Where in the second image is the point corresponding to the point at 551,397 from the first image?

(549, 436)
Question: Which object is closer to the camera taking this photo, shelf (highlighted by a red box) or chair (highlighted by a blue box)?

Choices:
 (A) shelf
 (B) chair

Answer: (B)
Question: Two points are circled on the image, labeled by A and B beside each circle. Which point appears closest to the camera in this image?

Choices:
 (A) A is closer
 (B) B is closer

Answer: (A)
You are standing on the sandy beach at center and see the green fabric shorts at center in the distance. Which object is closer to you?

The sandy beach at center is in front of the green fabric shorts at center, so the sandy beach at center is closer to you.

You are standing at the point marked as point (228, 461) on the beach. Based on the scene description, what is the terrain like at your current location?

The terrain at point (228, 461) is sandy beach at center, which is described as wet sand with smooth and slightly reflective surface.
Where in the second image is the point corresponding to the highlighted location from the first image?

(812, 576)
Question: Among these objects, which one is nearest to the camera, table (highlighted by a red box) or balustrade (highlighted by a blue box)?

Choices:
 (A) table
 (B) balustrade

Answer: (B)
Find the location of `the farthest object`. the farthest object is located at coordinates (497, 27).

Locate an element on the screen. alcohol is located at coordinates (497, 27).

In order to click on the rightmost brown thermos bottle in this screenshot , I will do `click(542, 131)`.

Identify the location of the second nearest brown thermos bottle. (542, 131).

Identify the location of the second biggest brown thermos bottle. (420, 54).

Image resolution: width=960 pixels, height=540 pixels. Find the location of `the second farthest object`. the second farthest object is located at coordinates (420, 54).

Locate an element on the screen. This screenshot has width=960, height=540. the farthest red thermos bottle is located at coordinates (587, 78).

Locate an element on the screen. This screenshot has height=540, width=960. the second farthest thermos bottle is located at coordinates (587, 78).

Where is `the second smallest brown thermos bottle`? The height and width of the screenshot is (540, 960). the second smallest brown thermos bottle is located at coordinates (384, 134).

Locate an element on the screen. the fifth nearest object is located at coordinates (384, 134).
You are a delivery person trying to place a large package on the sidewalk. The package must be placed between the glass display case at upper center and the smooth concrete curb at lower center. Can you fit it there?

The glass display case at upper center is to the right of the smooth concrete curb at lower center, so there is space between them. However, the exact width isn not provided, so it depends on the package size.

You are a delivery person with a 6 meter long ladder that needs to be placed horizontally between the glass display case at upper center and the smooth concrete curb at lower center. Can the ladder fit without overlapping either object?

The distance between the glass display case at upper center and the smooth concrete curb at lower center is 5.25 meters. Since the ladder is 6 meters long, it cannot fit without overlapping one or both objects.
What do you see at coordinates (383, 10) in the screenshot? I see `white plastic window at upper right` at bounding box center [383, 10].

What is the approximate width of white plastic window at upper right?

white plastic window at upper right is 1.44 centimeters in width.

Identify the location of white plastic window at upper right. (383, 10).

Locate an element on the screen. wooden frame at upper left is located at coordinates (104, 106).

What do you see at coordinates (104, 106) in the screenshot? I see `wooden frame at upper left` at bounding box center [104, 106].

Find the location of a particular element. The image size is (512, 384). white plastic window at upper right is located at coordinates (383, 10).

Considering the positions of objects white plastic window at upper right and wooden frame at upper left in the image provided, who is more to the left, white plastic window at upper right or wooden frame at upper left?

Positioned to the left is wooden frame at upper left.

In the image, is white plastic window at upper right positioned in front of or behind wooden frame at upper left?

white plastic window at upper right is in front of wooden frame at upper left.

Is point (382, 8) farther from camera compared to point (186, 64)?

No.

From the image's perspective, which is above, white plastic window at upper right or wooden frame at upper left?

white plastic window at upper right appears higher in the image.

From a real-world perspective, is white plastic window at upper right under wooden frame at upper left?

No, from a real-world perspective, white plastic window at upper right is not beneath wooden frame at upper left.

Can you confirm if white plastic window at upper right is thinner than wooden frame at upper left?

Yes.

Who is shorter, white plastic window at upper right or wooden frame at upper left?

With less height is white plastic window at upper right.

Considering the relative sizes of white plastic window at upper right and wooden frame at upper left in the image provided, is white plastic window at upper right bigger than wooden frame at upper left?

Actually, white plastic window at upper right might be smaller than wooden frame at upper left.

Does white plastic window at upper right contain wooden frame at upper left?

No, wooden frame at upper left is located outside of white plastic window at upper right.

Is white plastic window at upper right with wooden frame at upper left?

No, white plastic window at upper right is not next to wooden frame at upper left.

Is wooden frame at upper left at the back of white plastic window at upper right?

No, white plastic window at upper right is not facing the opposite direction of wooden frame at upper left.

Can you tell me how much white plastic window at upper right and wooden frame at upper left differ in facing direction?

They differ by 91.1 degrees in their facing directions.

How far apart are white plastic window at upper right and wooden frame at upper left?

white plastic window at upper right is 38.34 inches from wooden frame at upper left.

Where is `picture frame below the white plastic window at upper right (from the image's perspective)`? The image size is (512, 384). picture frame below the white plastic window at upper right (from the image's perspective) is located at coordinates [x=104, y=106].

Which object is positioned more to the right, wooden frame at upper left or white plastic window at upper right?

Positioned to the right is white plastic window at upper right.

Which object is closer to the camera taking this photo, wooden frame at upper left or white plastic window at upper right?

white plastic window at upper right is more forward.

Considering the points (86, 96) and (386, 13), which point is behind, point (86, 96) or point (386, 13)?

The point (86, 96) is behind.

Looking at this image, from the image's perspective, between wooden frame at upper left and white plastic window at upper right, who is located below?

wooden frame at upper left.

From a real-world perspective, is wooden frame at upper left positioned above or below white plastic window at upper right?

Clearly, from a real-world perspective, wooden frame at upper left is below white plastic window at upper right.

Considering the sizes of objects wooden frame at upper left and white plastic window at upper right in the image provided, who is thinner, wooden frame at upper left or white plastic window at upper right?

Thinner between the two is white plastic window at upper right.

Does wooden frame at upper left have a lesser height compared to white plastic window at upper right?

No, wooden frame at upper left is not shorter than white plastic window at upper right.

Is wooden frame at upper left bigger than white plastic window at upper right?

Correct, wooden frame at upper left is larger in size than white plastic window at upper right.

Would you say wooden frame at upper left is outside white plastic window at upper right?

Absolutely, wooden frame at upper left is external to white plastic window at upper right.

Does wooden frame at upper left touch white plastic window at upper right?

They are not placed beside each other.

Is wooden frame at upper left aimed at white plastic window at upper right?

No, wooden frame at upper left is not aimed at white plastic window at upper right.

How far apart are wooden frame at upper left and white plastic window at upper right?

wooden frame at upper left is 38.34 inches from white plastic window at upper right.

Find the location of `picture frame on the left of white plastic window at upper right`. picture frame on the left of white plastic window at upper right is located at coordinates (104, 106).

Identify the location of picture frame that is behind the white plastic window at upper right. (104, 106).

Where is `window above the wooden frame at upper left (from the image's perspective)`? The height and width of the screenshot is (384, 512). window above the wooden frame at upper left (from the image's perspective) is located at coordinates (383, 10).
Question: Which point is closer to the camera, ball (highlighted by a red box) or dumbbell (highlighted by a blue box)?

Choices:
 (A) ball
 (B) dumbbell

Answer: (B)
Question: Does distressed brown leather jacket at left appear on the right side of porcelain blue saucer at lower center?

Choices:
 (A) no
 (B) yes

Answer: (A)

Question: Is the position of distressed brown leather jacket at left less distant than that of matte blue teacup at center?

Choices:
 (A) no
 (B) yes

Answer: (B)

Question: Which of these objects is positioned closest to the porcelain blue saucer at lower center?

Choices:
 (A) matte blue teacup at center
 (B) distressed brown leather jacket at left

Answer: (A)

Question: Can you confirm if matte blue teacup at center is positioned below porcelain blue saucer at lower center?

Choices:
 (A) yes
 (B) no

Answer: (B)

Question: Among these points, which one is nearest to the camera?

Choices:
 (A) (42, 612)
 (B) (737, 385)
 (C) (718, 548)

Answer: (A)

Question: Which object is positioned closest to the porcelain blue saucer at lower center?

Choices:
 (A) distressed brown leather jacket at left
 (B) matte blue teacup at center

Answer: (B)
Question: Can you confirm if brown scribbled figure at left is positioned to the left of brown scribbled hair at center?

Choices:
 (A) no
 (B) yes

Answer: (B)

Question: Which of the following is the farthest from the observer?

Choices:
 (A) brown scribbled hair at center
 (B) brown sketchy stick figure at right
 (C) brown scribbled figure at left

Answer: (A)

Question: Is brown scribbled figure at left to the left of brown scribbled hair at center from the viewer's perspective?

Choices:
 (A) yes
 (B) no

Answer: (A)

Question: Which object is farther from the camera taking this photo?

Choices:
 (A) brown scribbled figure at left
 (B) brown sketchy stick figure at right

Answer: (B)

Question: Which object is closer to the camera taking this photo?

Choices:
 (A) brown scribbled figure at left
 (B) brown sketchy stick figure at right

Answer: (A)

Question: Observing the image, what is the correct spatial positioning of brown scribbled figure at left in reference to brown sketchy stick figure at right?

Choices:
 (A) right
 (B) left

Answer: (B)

........

■ GOAL OF THE EXERCISE: Could you repeat the rows from the start through the line containing "chair (highlighted by a blue box)?", switching "shelf" to "bookcase" and keeping everything else the same?

■ EXERCISE SOLUTION:
Where in the second image is the point corresponding to the point at 551,397 from the first image?

(549, 436)
Question: Which object is closer to the camera taking this photo, bookcase (highlighted by a red box) or chair (highlighted by a blue box)?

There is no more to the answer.